Entries for locating text and elements:
begin
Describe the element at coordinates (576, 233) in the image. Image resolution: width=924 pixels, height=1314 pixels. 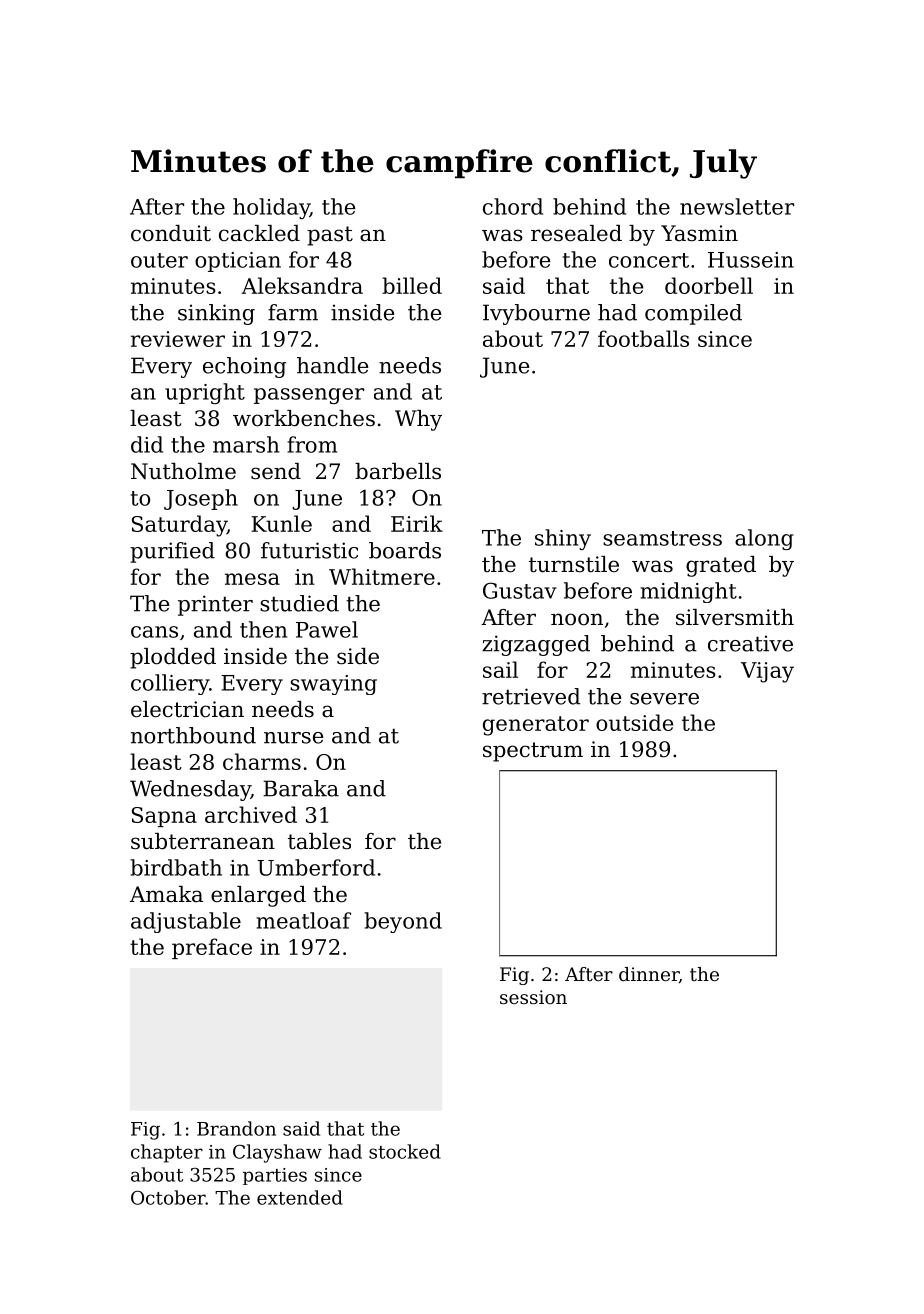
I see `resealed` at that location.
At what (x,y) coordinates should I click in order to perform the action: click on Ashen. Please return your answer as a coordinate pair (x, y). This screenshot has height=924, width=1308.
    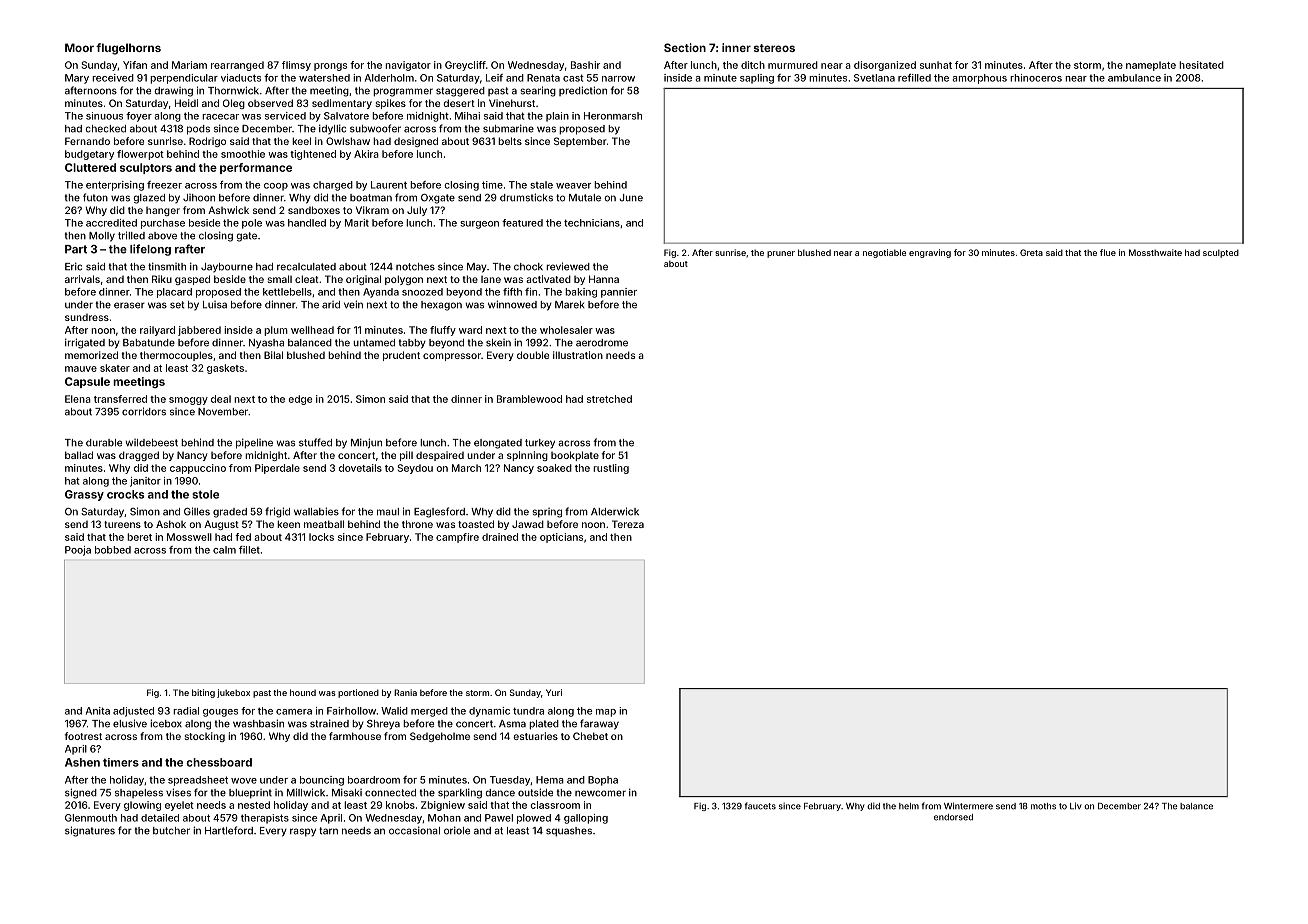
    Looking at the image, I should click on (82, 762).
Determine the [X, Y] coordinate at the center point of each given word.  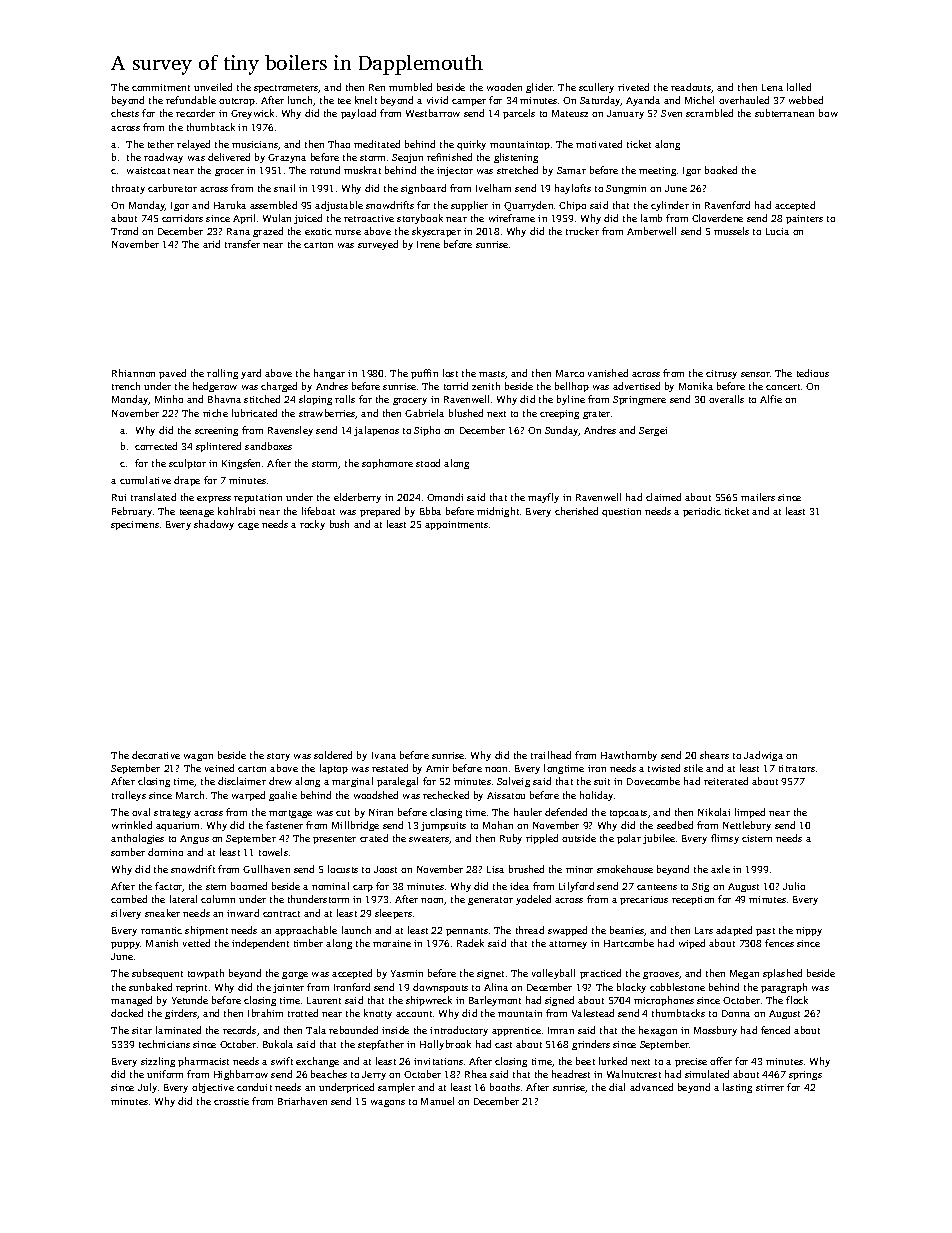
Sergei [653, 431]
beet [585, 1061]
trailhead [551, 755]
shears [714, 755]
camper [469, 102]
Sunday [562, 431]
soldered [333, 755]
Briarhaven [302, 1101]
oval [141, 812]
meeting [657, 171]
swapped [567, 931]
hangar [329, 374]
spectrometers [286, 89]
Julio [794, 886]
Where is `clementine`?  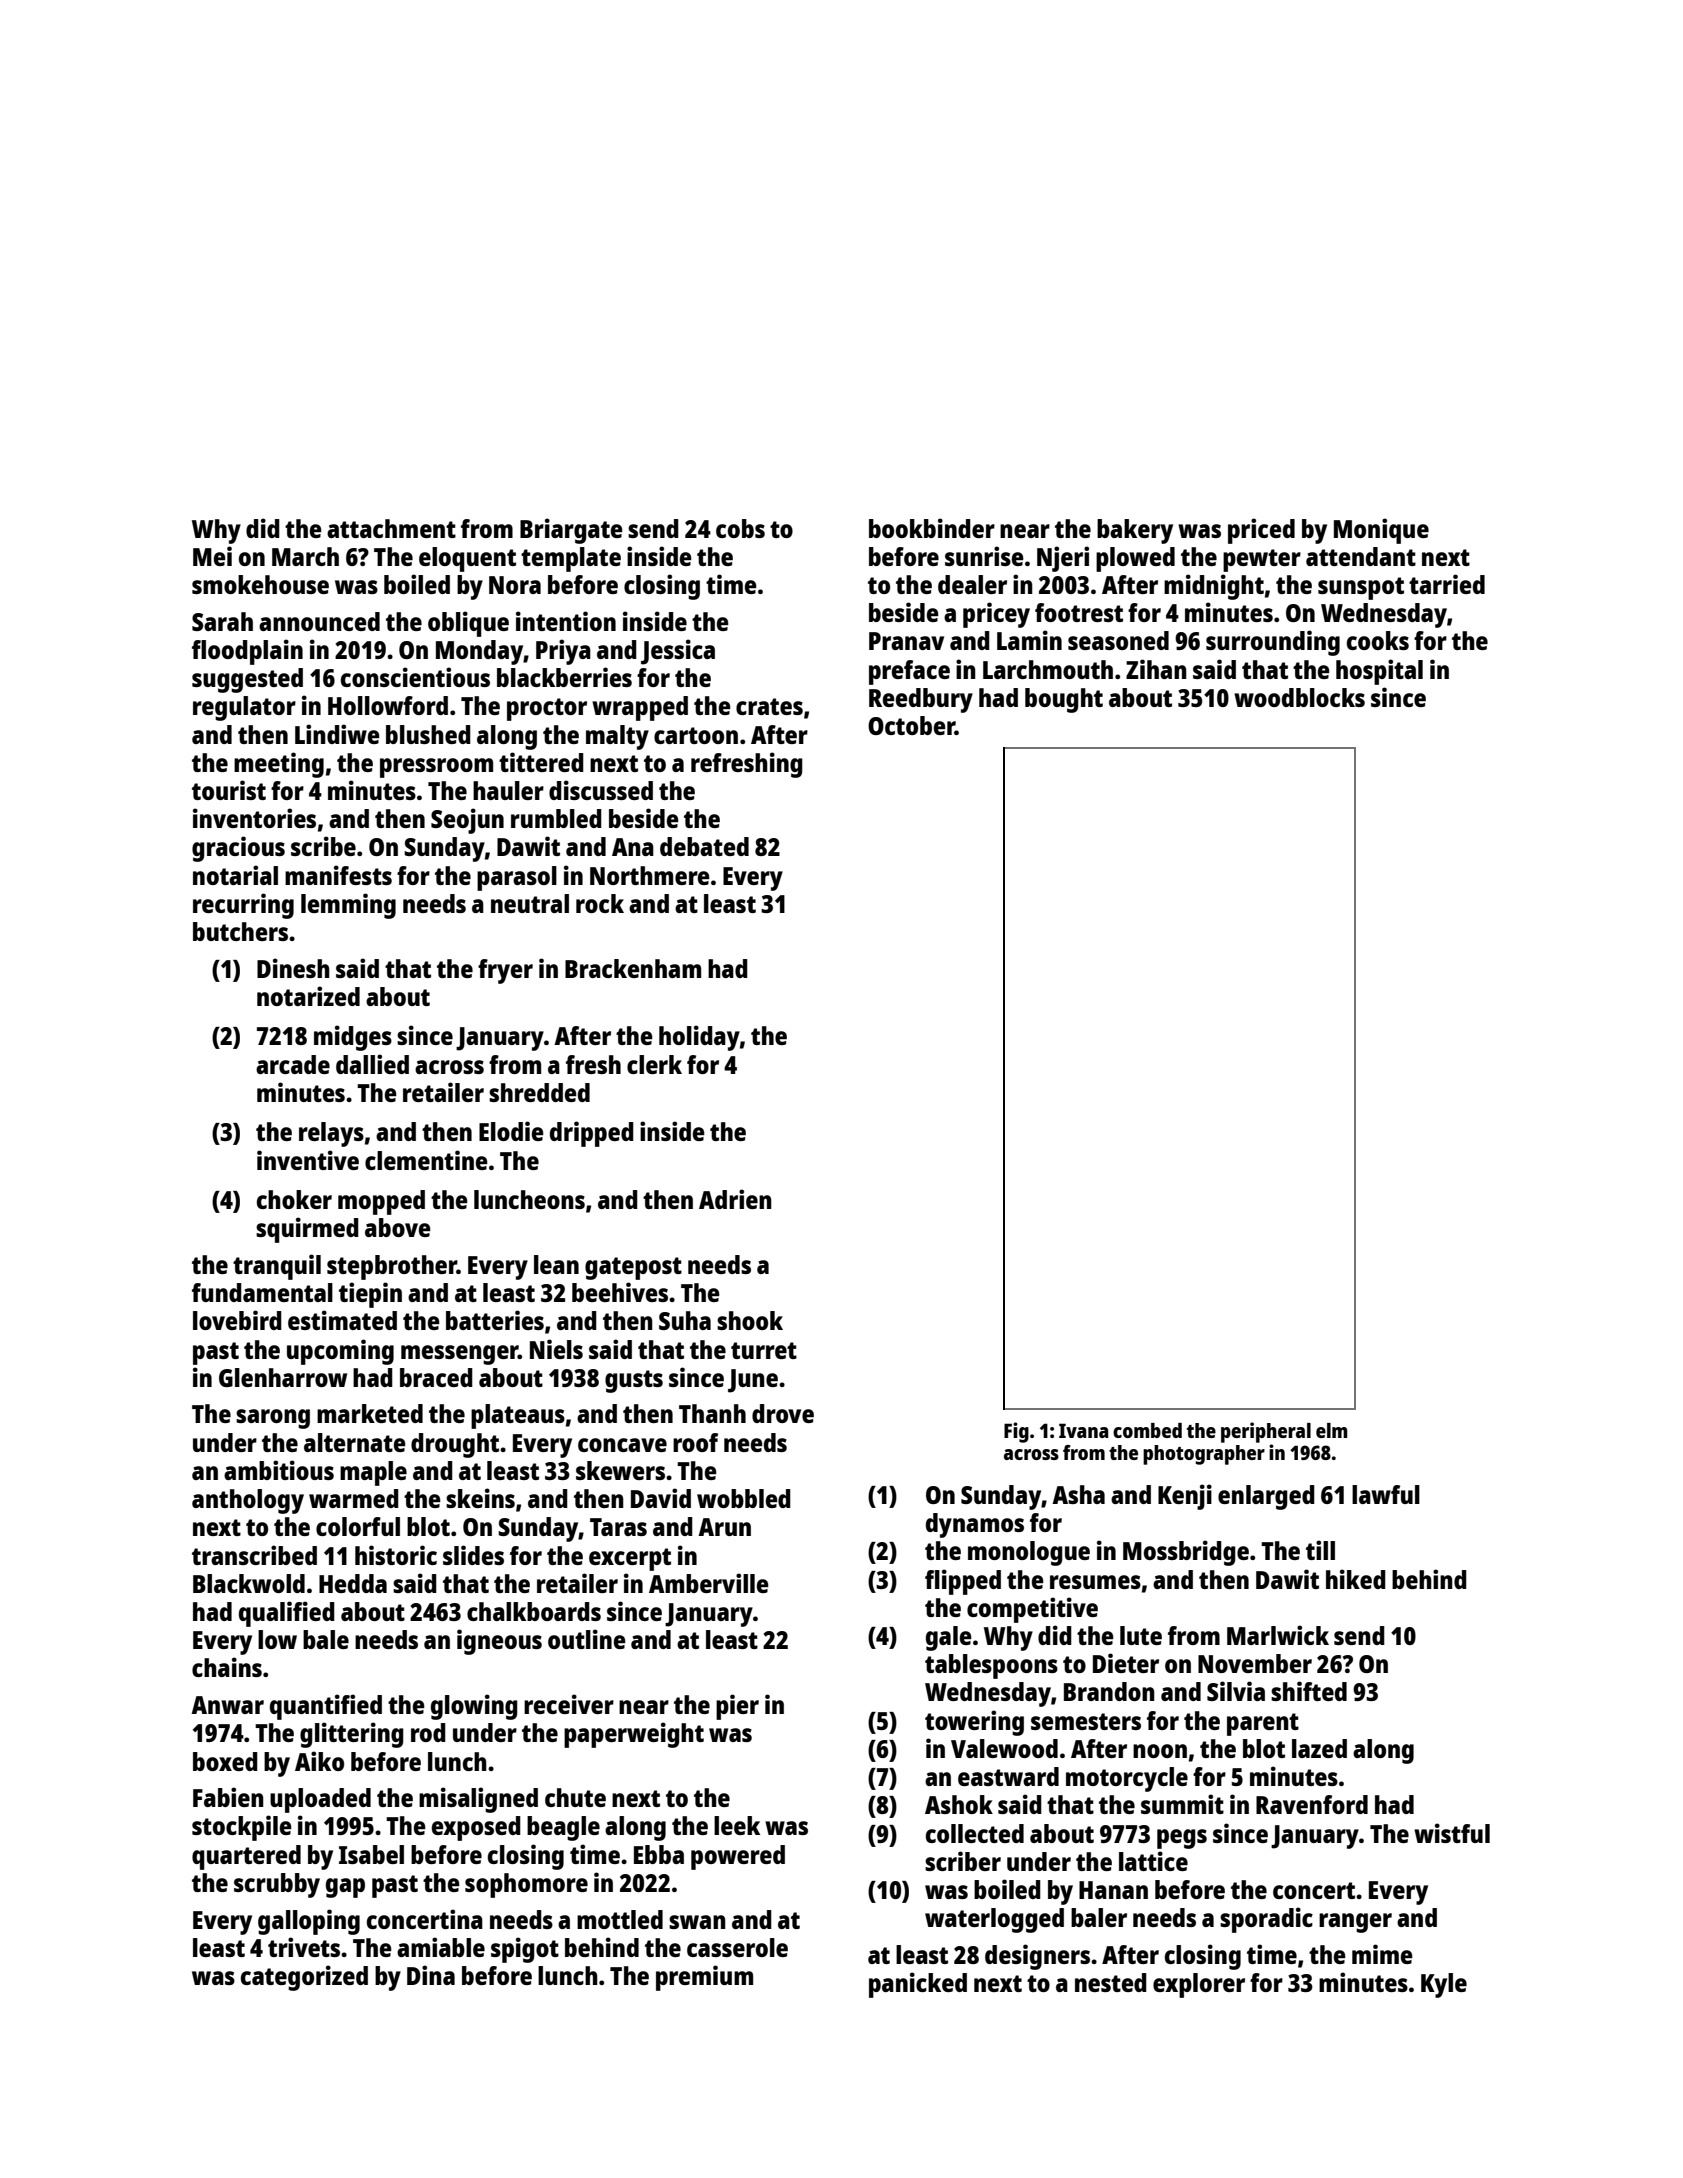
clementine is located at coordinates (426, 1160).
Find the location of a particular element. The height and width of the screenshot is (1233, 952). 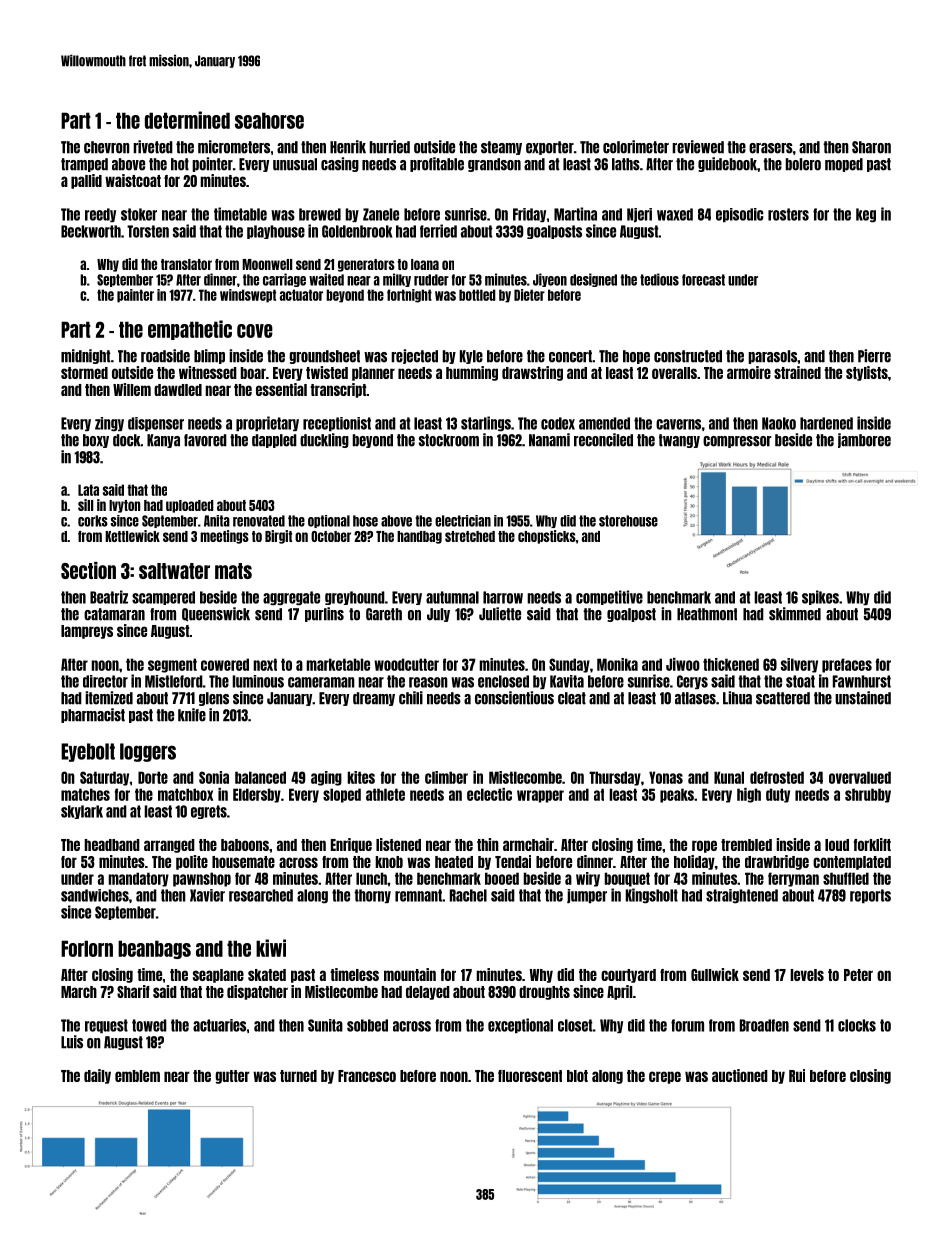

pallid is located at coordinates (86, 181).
end
_Task brief_. Return the entries verbatim, starting at their first line and ending at the line containing "Looking at the", both included. Omit the pictures from your answer.

_Reply to the exercise_.
Describe the element at coordinates (576, 233) in the image. Image resolution: width=924 pixels, height=1314 pixels. 
I see `resealed` at that location.
At what (x,y) coordinates should I click in order to perform the action: click on Ashen. Please return your answer as a coordinate pair (x, y). This screenshot has height=924, width=1308.
    Looking at the image, I should click on (82, 762).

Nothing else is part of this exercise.